#### [Listed entries]
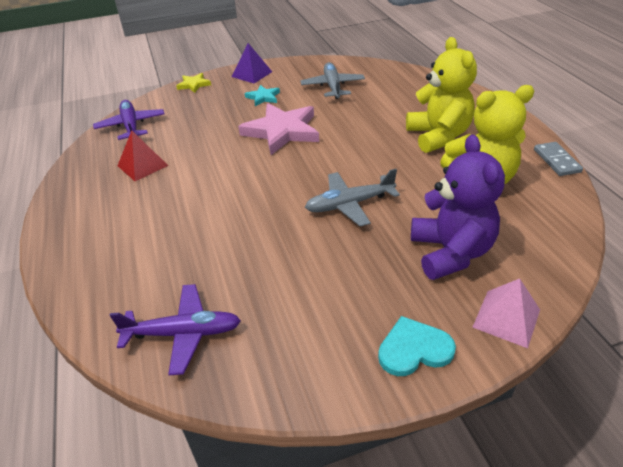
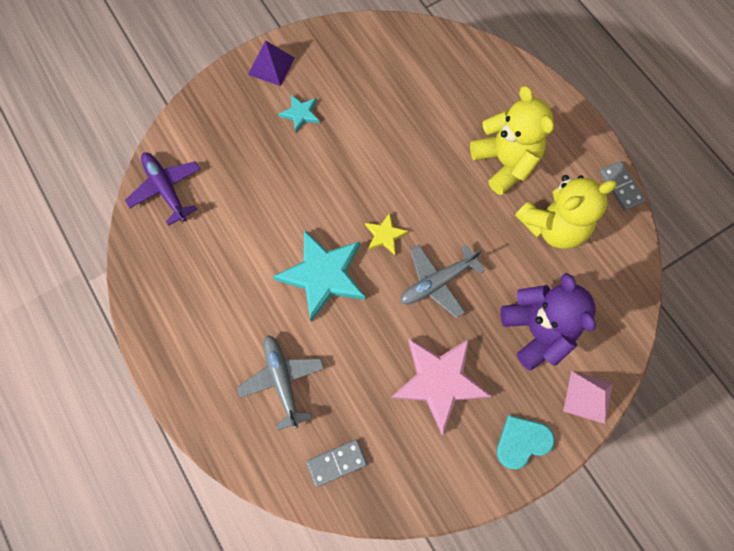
camera: 15 degrees left, 30 degrees up
(142, 165) = (209, 256): red pyramid -> none
(182, 333) = (336, 462): purple plane -> grey domino
(194, 85) = (208, 97): yellow star -> yellow star (385, 235)
(238, 188) = (323, 275): none -> turquoise star
(282, 131) = (340, 176): pink star -> pink star (439, 381)
(333, 87) = (375, 82): grey plane -> grey plane (282, 381)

#### [Problem to solve]
Retype, exactly and only, the lines running from the one with "(182, 333) = (336, 462): purple" through the final line of the listing above.

#### [Solution to the exercise]
(182, 333) = (336, 462): purple plane -> grey domino
(194, 85) = (208, 97): yellow star -> yellow star (385, 235)
(238, 188) = (323, 275): none -> turquoise star
(282, 131) = (340, 176): pink star -> pink star (439, 381)
(333, 87) = (375, 82): grey plane -> grey plane (282, 381)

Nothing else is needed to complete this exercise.